[AIM OF THE EXERCISE] Would you filter the listing below so that only lines with the word "ball" remain?

[GIVEN INFORMATION]
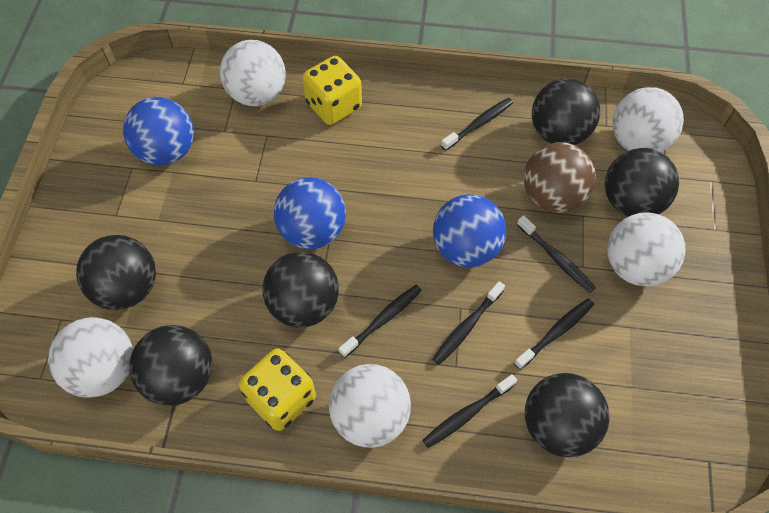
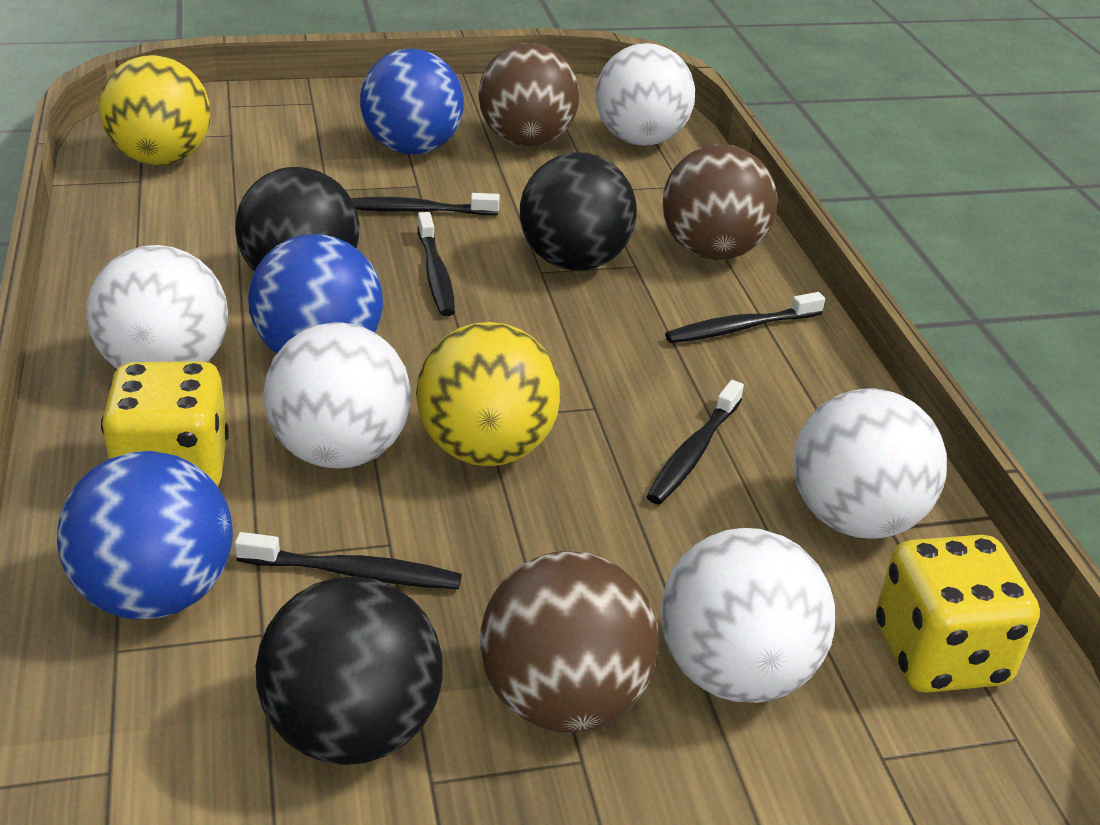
black ball: 6 -> 3
black toothbrush: 6 -> 5
brown ball: 1 -> 3
yellow ball: 0 -> 2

[RESPONSE FOR THIS EXERCISE]
black ball: 6 -> 3
brown ball: 1 -> 3
yellow ball: 0 -> 2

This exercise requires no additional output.